Copy each line below in which the word "moved" occurs.

#### RECORDS FOR THIS TASK

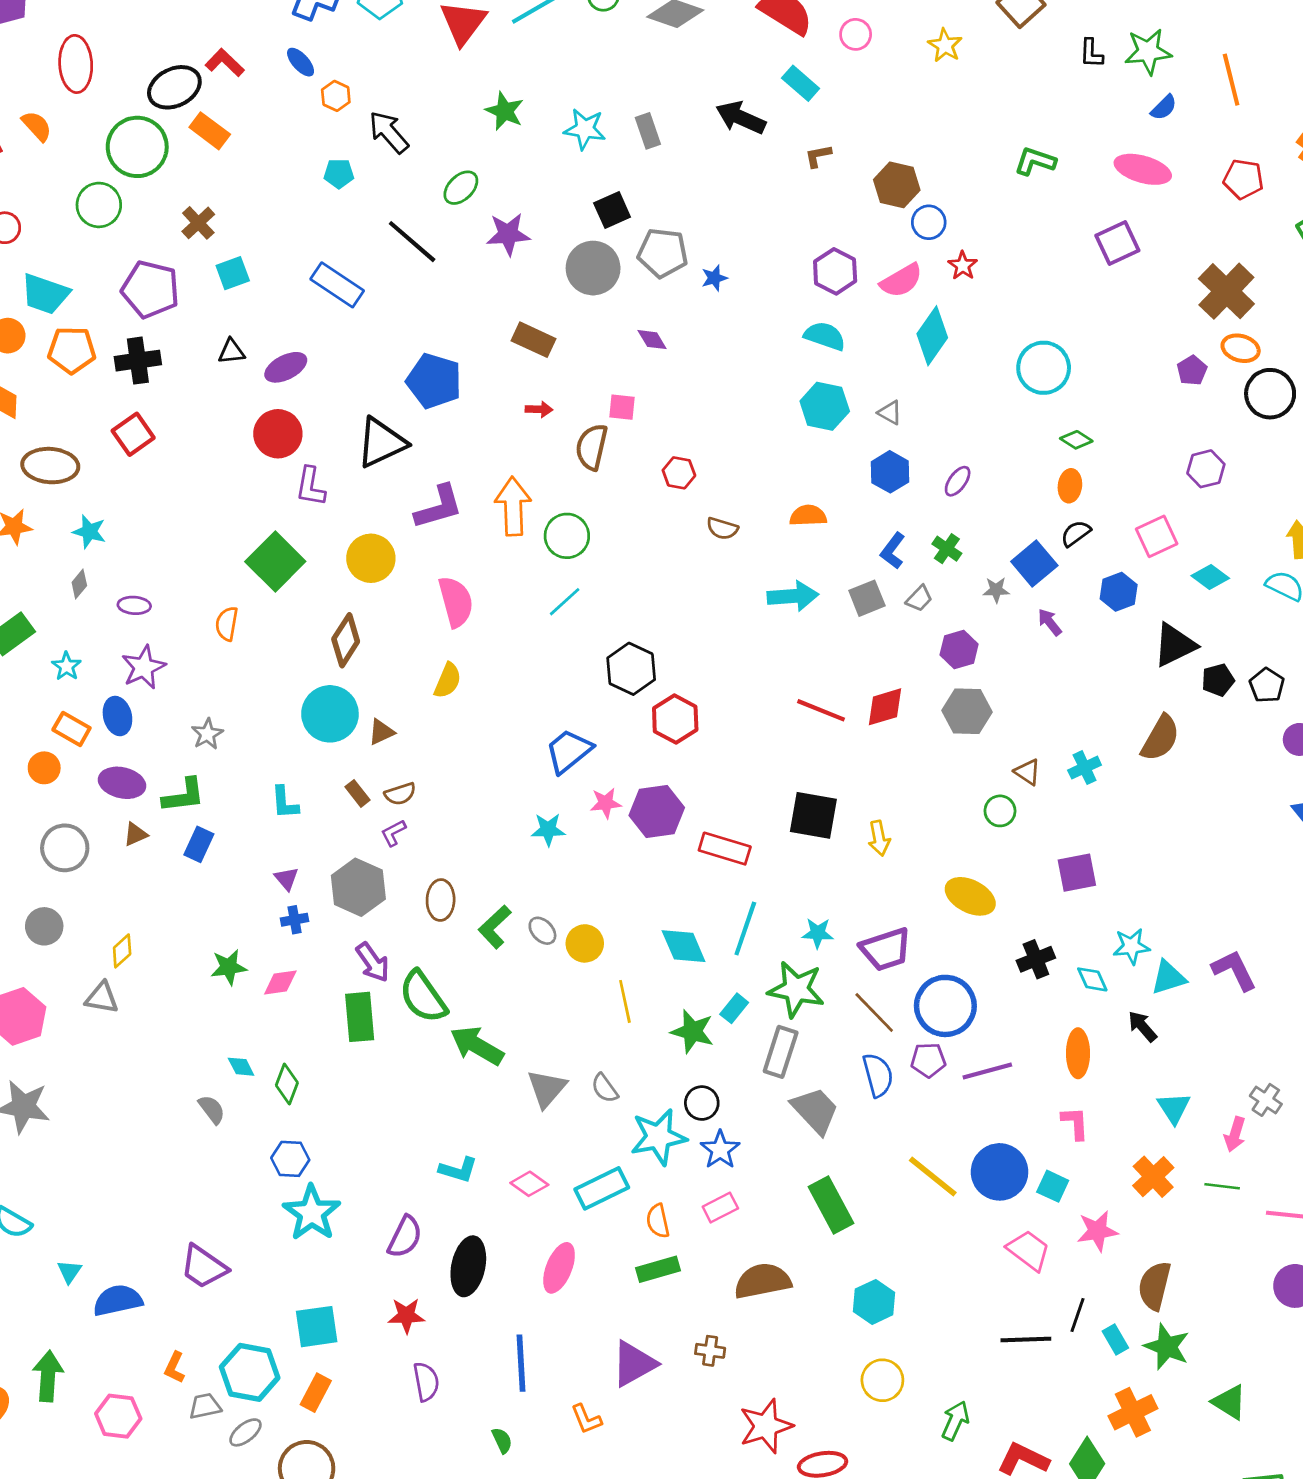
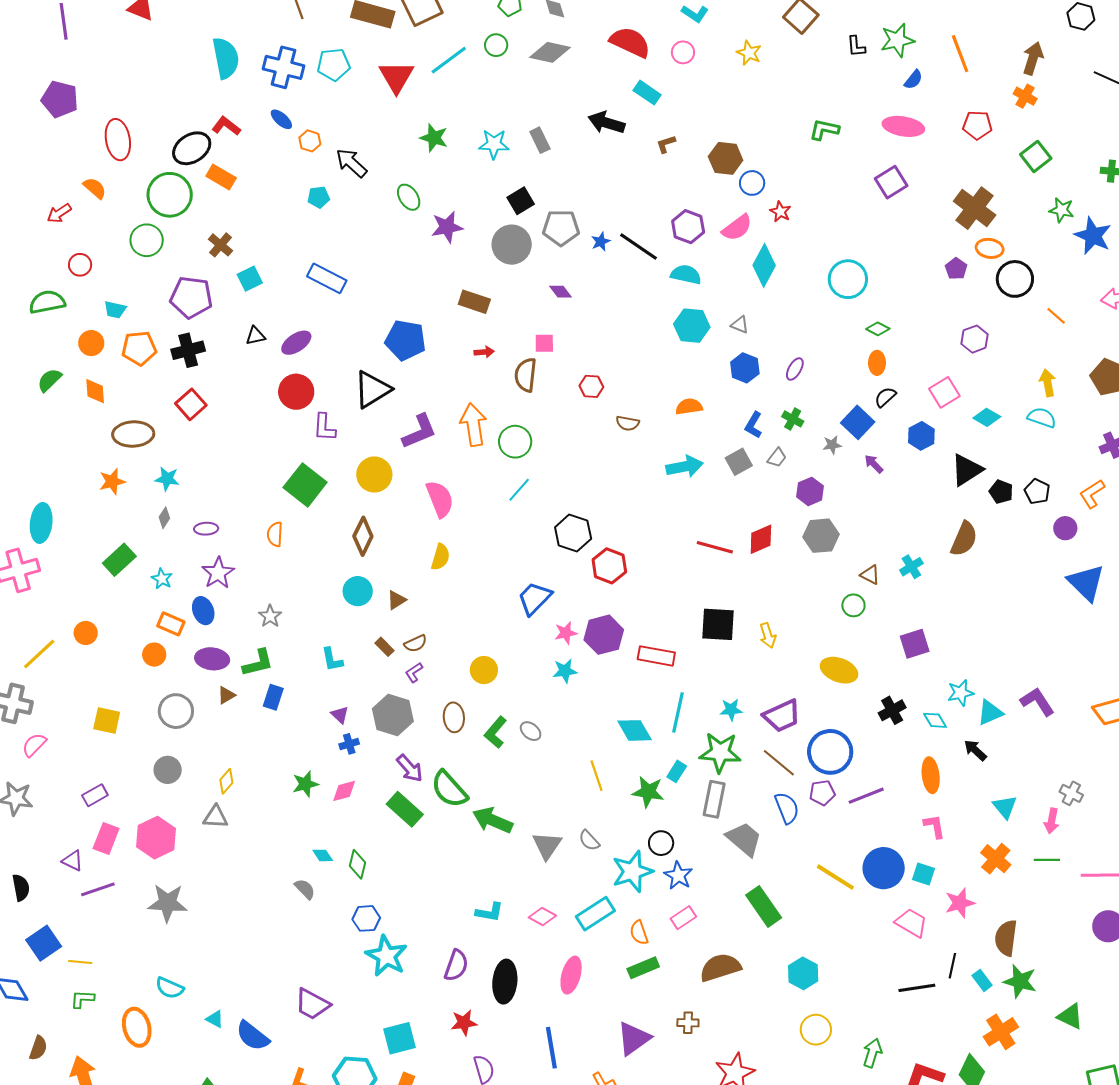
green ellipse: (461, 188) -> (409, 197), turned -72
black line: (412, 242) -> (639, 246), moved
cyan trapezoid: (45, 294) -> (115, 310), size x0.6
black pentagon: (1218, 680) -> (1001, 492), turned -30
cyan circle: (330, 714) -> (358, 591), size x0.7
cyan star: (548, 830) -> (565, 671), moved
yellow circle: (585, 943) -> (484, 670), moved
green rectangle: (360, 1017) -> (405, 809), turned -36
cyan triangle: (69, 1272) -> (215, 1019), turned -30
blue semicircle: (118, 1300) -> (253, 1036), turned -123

########

## WRITTEN RESPONSE
black line: (412, 242) -> (639, 246), moved
cyan star: (548, 830) -> (565, 671), moved
yellow circle: (585, 943) -> (484, 670), moved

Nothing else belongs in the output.